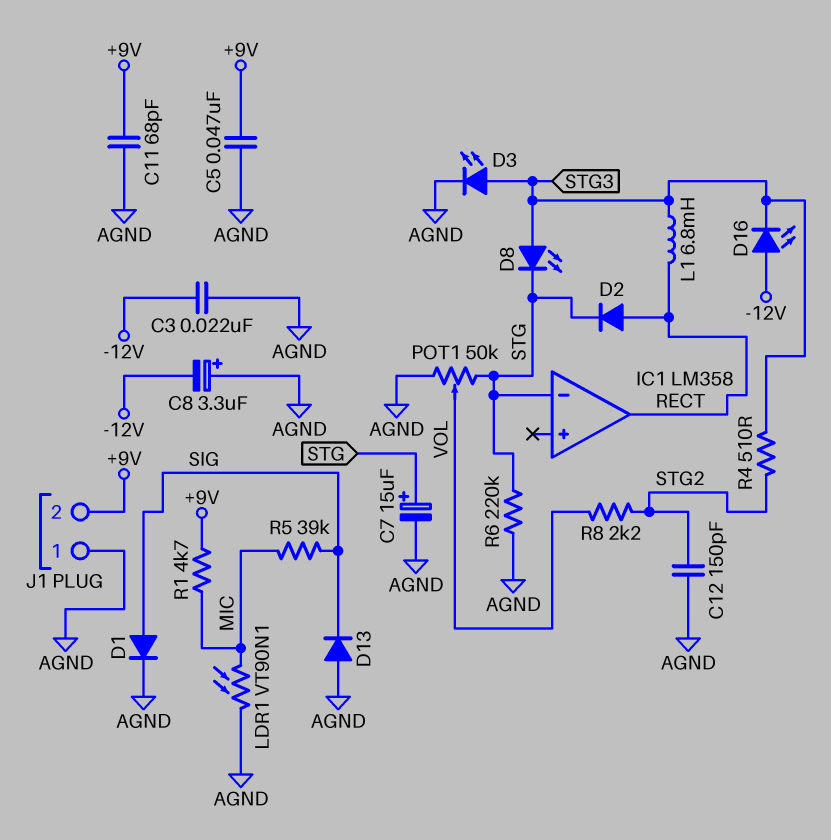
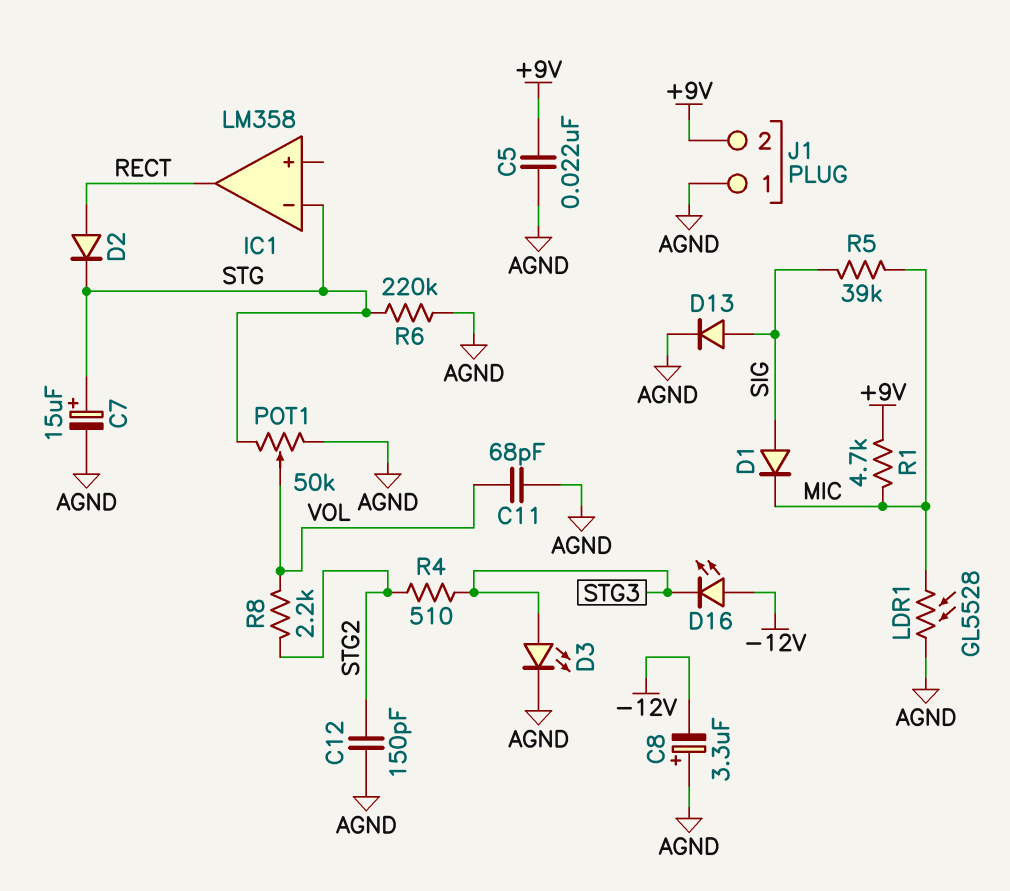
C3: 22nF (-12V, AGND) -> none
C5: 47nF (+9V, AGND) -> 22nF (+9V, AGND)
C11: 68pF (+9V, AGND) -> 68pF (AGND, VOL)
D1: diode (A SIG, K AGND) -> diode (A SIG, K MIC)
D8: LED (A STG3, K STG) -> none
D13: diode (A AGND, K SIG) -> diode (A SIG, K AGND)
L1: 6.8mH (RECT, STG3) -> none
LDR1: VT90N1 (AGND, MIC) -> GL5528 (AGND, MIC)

#####

▶ _INSTRUCTIONS TO FOLLOW_
Every line from the one holding "C11: 68pF (+9V, AGND) -> 68pF (AGND, VOL)" through the last line of the listing above should be set down exactly, and nothing more.

▶ _OUTPUT OF THE EXERCISE_
C11: 68pF (+9V, AGND) -> 68pF (AGND, VOL)
D1: diode (A SIG, K AGND) -> diode (A SIG, K MIC)
D8: LED (A STG3, K STG) -> none
D13: diode (A AGND, K SIG) -> diode (A SIG, K AGND)
L1: 6.8mH (RECT, STG3) -> none
LDR1: VT90N1 (AGND, MIC) -> GL5528 (AGND, MIC)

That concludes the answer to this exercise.